Look for the string "brown" in the material below. Copy every line where you find it.

■ ENTRIES PROVIDED
══════
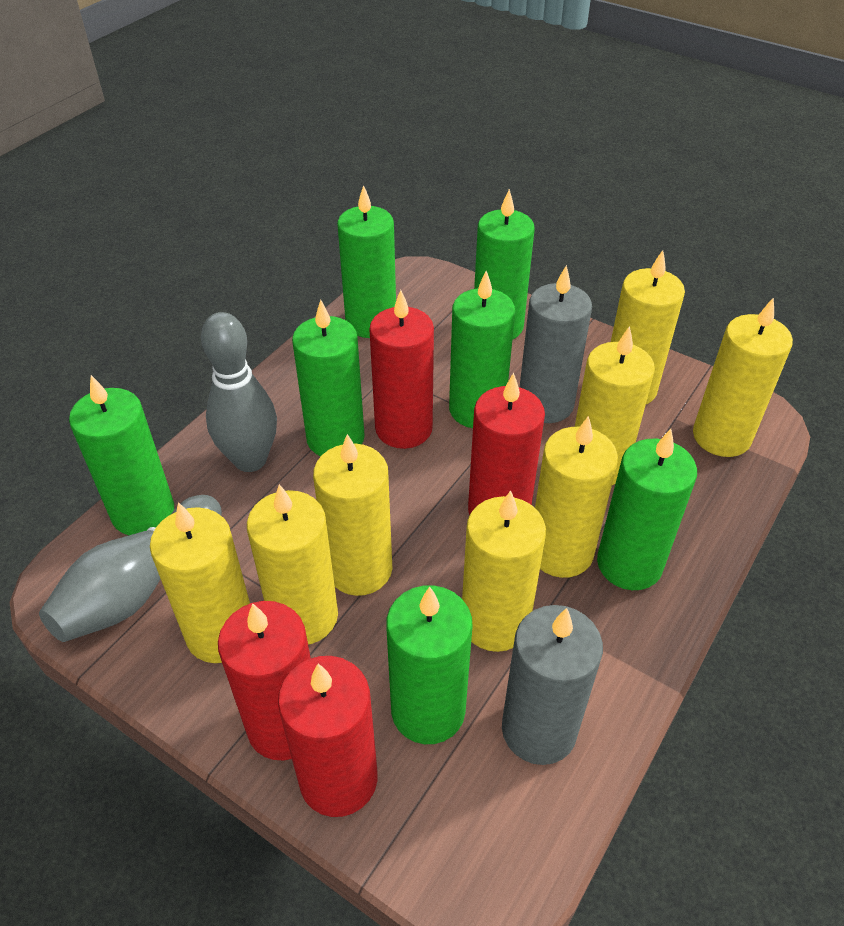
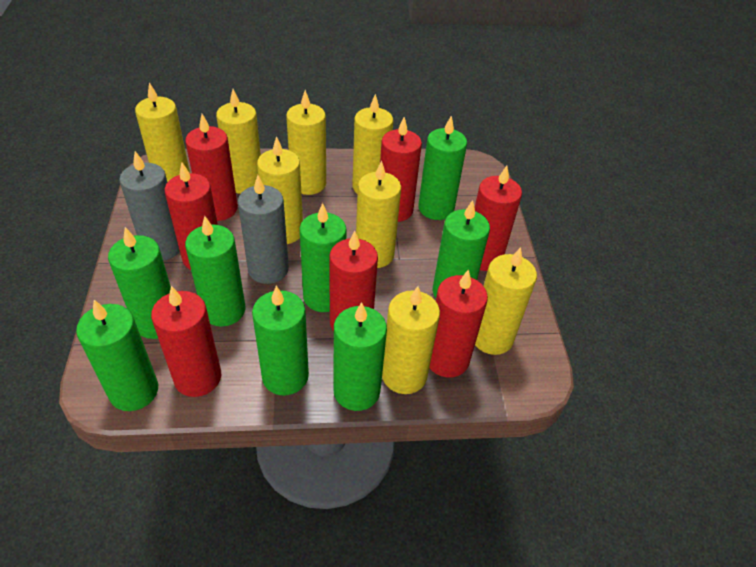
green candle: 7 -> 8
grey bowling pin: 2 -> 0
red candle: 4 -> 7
══════
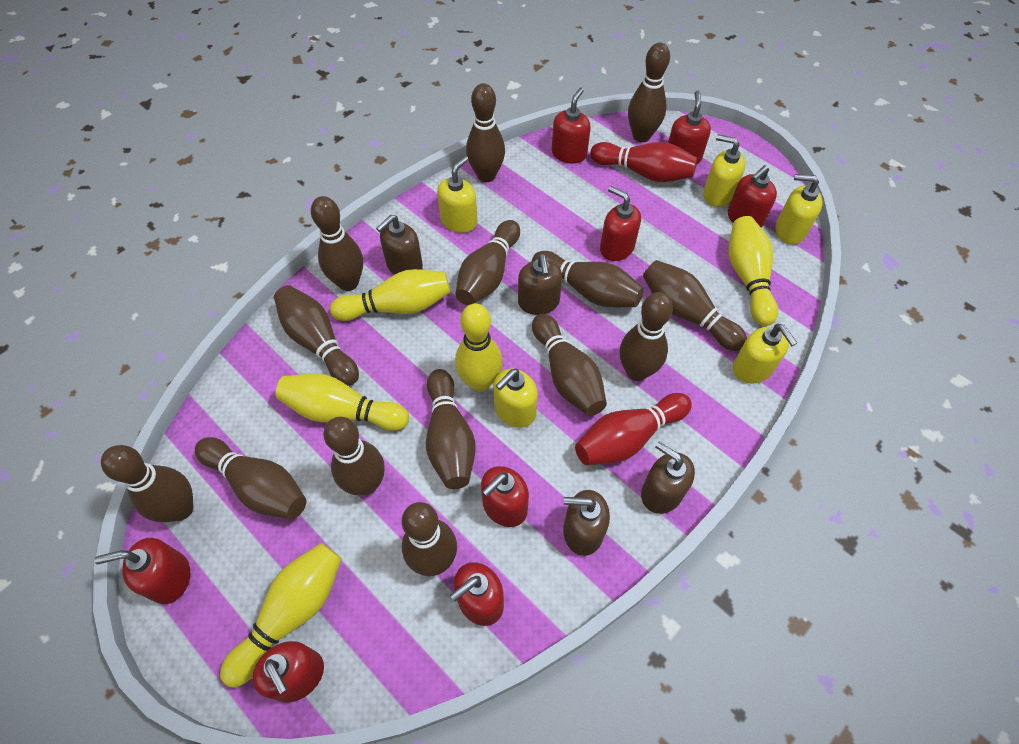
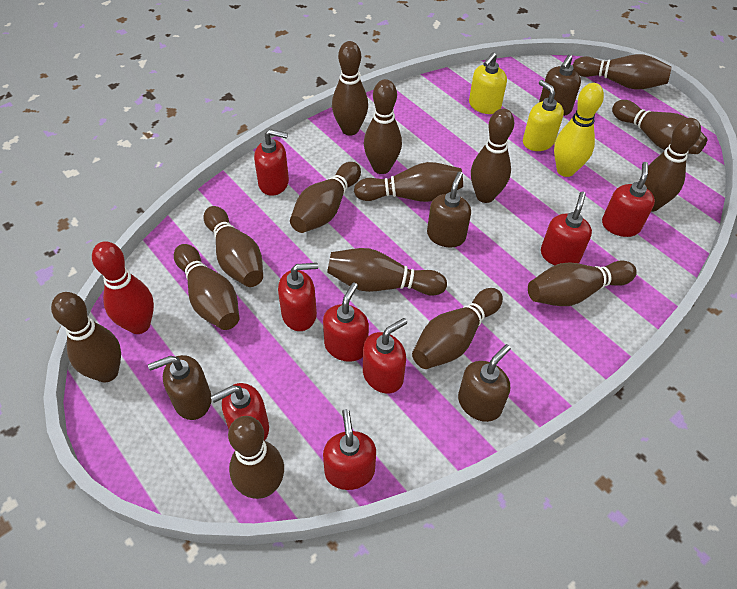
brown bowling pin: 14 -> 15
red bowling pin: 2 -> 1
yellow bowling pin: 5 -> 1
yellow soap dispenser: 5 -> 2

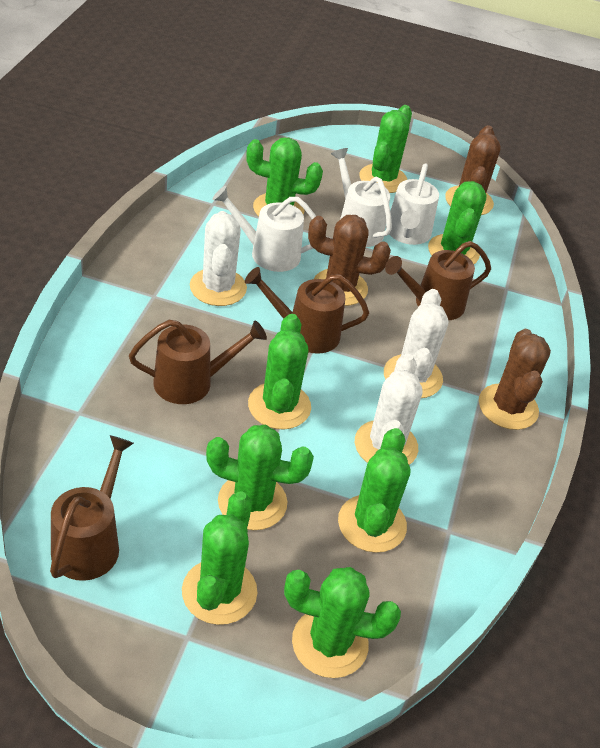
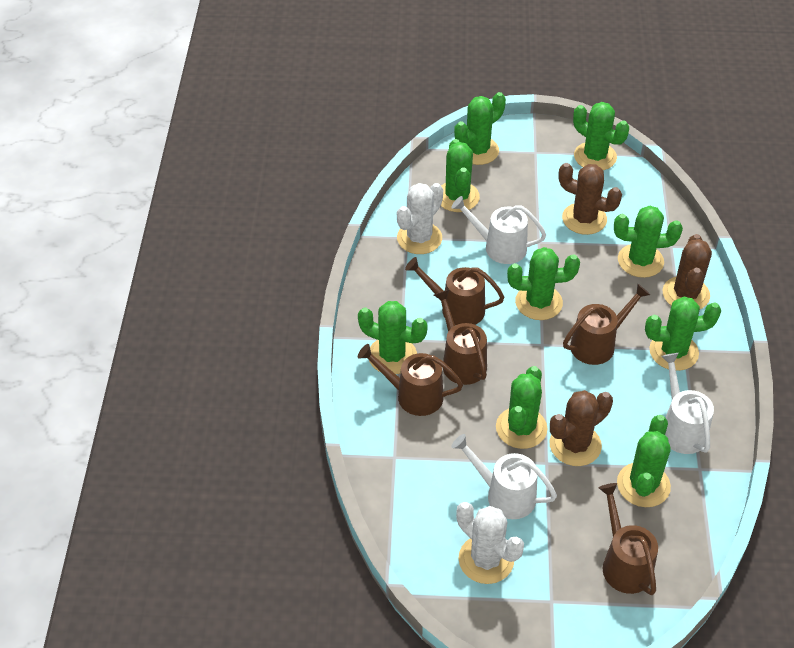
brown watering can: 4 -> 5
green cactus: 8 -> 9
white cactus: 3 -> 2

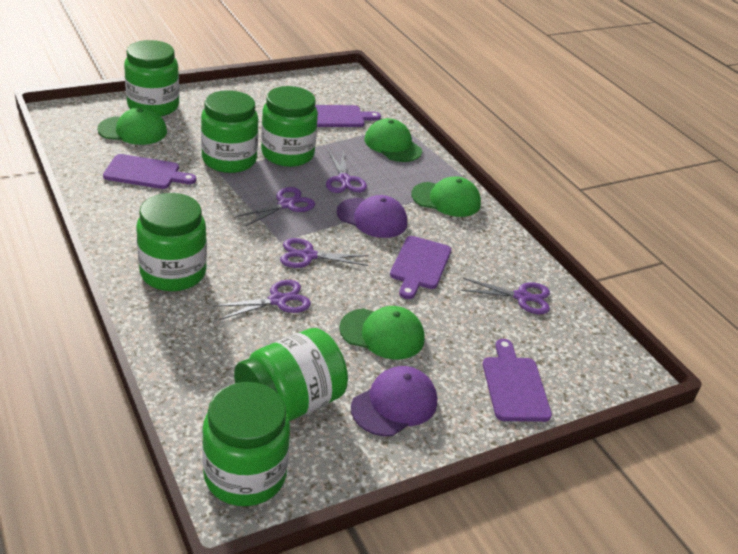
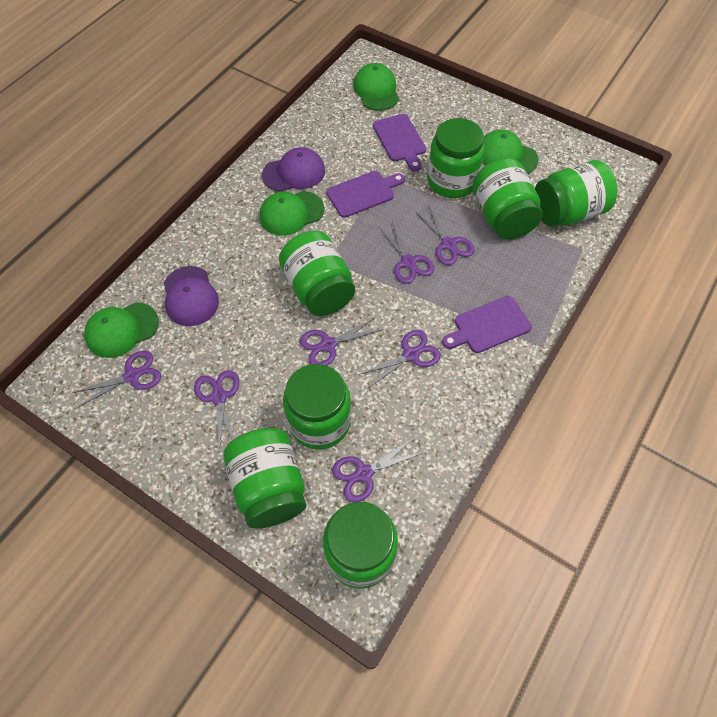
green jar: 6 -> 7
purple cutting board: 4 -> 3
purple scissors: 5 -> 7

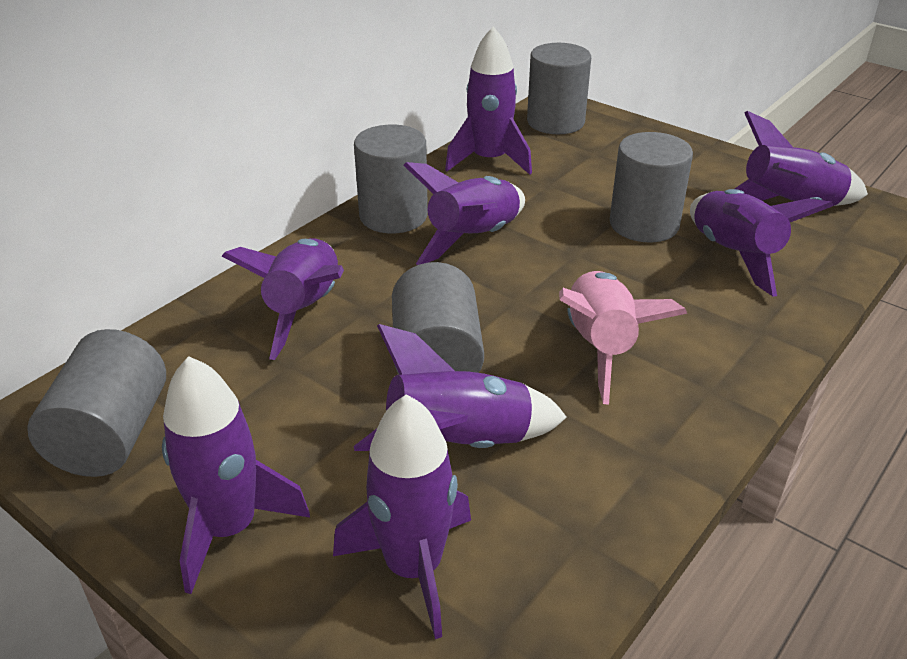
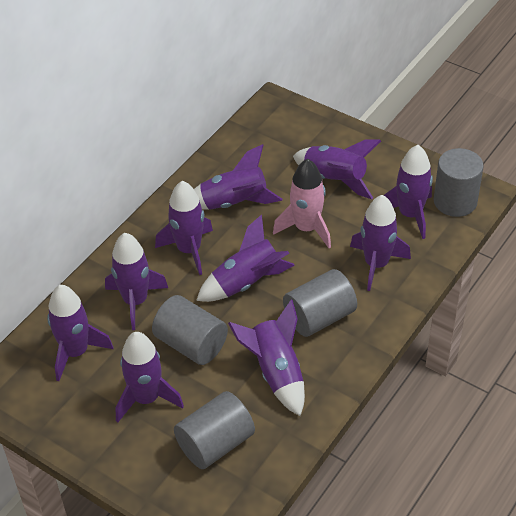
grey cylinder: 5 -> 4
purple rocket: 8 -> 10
══════
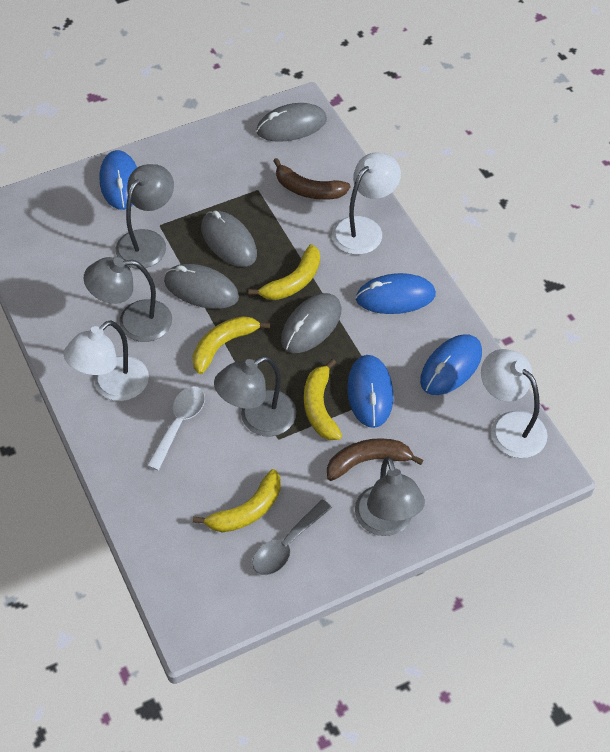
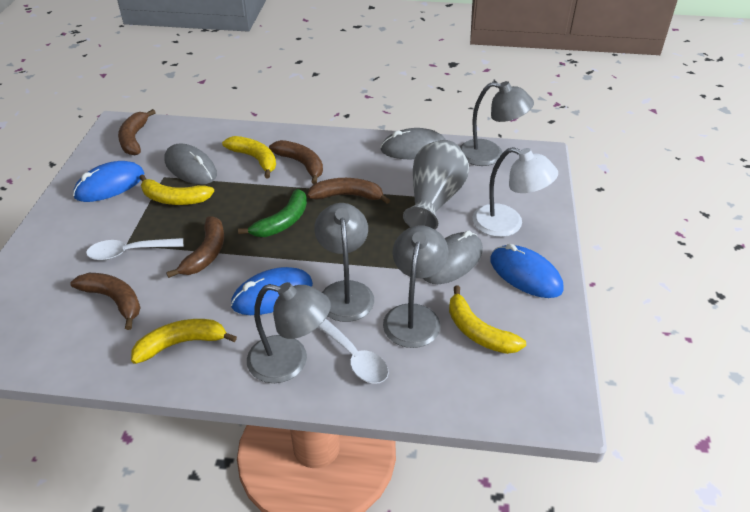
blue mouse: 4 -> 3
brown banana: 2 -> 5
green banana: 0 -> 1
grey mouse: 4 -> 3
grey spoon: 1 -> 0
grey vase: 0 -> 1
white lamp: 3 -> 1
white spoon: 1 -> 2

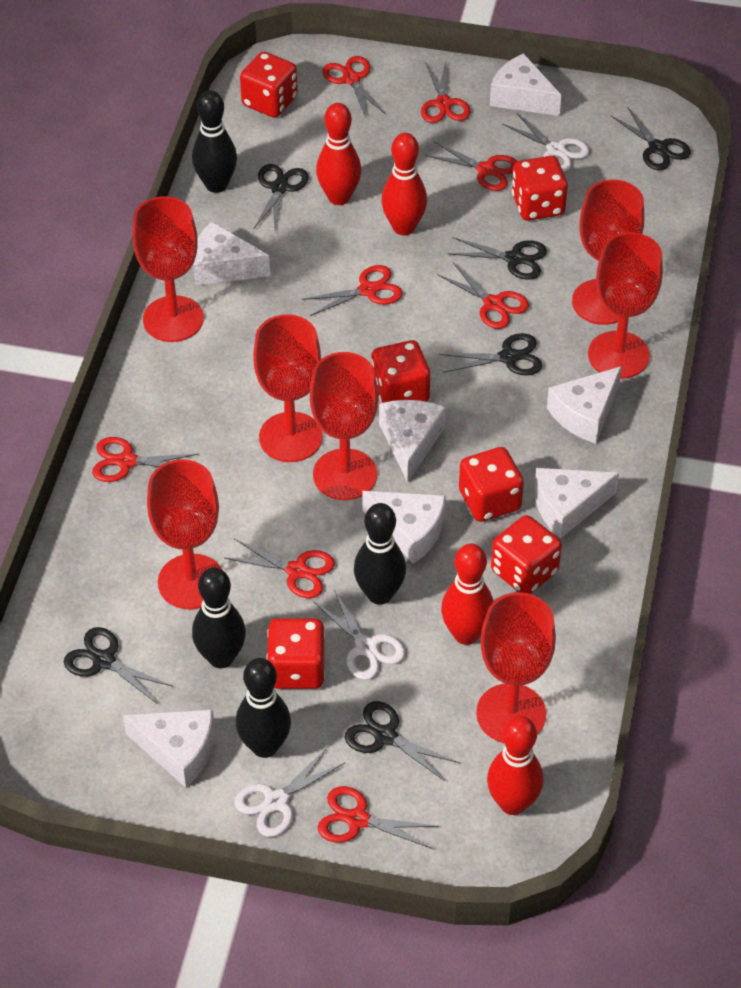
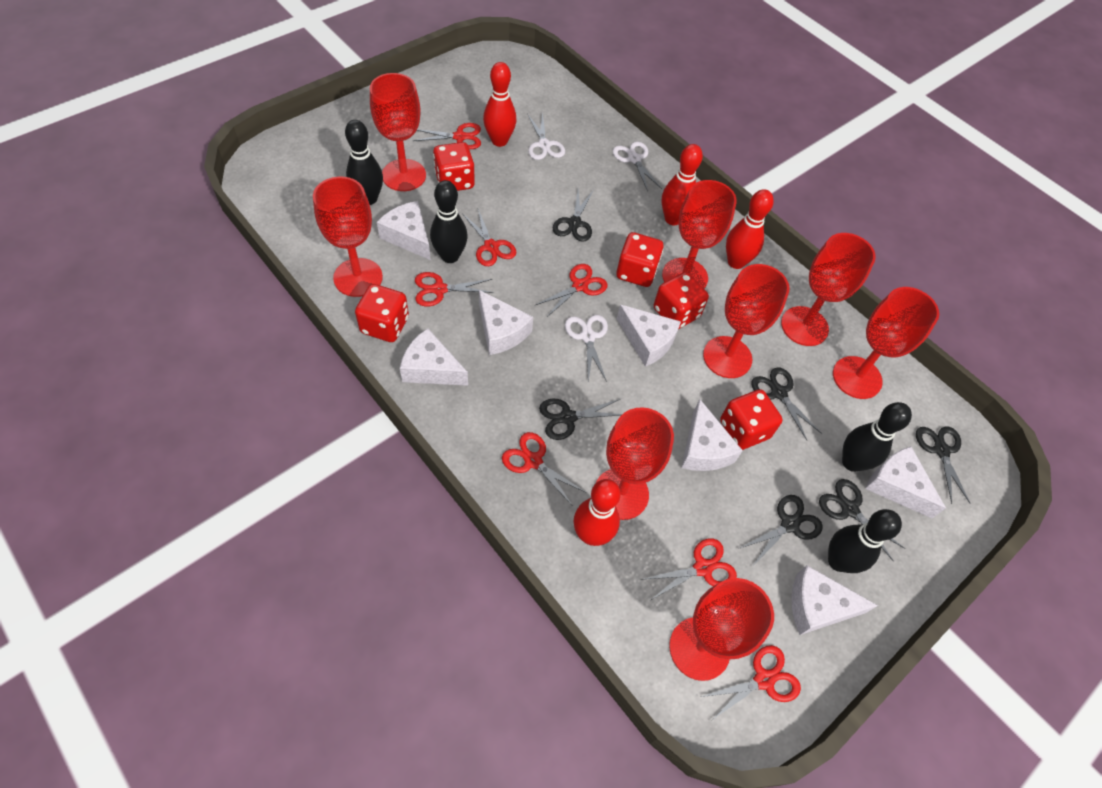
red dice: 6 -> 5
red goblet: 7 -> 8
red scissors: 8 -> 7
══════
■ ANSWER
brown bowling pin: 14 -> 15
brown watering can: 4 -> 5
brown banana: 2 -> 5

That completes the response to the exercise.